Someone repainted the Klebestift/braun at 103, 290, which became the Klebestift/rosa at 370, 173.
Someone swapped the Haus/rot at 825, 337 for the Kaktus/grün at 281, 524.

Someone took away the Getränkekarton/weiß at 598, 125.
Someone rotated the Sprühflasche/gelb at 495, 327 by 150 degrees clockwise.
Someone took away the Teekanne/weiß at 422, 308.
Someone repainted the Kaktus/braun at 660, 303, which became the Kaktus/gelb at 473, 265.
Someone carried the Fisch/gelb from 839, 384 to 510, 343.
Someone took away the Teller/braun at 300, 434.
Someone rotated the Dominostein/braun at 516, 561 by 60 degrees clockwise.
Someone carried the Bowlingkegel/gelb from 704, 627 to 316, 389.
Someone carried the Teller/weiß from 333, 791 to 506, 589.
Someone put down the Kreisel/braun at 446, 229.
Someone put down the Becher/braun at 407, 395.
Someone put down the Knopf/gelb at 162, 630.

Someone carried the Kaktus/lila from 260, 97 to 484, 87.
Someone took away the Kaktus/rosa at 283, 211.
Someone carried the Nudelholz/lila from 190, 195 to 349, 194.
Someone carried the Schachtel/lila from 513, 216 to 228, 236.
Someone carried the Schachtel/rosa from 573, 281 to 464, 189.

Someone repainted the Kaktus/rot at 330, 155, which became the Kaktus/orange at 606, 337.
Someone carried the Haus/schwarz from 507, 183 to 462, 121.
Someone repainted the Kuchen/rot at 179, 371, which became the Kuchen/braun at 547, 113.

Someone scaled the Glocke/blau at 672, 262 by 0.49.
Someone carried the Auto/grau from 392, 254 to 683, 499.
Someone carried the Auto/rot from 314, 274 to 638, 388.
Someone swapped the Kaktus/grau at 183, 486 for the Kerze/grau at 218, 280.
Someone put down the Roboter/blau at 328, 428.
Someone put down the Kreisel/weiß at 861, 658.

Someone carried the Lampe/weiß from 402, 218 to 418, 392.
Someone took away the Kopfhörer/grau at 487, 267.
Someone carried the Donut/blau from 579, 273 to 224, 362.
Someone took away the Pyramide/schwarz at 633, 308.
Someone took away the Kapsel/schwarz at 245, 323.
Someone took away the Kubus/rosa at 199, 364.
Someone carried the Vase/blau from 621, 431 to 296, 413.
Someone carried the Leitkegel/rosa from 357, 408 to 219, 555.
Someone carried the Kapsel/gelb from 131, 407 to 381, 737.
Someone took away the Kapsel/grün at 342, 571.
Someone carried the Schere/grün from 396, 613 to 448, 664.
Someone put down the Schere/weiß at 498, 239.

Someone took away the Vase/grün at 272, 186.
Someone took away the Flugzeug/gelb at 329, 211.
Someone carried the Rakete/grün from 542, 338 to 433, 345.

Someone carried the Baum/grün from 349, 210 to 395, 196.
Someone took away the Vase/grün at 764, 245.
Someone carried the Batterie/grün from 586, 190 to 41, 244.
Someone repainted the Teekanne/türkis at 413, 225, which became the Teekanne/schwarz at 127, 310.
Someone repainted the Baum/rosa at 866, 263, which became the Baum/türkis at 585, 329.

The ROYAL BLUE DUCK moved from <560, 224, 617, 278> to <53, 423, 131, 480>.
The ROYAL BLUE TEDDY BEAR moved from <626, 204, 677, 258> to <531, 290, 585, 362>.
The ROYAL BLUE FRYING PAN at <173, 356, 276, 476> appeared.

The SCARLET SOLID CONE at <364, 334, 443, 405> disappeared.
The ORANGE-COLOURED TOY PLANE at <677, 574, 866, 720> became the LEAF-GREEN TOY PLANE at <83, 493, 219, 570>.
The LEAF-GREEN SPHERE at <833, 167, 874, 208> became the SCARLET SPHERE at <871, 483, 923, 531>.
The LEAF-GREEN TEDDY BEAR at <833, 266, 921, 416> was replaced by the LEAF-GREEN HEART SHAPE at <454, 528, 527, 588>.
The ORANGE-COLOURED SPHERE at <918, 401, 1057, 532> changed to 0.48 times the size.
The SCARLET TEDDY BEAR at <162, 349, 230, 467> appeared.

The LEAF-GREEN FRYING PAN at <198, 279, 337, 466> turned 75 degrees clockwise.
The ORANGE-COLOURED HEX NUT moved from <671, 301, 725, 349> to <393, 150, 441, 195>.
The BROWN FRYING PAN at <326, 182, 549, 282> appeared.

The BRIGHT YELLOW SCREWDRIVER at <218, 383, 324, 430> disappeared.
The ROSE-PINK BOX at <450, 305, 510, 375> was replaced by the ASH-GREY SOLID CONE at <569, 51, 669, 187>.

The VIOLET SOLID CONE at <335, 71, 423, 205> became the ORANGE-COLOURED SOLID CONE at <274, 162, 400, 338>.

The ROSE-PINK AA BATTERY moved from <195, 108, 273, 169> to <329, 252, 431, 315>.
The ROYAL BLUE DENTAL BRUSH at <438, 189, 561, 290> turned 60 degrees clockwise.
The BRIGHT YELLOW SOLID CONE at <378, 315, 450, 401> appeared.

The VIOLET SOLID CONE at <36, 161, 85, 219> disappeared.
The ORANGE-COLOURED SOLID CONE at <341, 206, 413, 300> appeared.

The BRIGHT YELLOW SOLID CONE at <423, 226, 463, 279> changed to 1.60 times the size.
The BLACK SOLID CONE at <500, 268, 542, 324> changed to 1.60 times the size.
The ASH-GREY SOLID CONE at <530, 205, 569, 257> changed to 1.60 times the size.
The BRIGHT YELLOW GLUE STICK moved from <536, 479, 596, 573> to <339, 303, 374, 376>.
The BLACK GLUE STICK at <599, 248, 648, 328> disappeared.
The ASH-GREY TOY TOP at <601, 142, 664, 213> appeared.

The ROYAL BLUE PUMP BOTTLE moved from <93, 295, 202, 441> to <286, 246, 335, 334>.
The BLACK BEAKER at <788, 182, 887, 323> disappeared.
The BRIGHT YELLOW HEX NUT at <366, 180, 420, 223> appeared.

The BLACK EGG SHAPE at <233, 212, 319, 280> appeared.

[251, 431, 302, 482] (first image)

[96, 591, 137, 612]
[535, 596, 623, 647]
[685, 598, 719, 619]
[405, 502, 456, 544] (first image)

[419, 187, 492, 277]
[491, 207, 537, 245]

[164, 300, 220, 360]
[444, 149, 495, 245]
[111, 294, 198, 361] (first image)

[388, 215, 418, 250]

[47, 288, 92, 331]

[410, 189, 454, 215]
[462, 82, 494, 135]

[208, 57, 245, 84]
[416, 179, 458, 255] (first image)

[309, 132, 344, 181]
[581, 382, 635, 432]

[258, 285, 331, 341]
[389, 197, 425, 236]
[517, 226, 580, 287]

Task objective |
Where a line of the data includes the string "BEAR", list that line.

Task solution |
The ROYAL BLUE TEDDY BEAR moved from <626, 204, 677, 258> to <531, 290, 585, 362>.
The LEAF-GREEN TEDDY BEAR at <833, 266, 921, 416> was replaced by the LEAF-GREEN HEART SHAPE at <454, 528, 527, 588>.
The SCARLET TEDDY BEAR at <162, 349, 230, 467> appeared.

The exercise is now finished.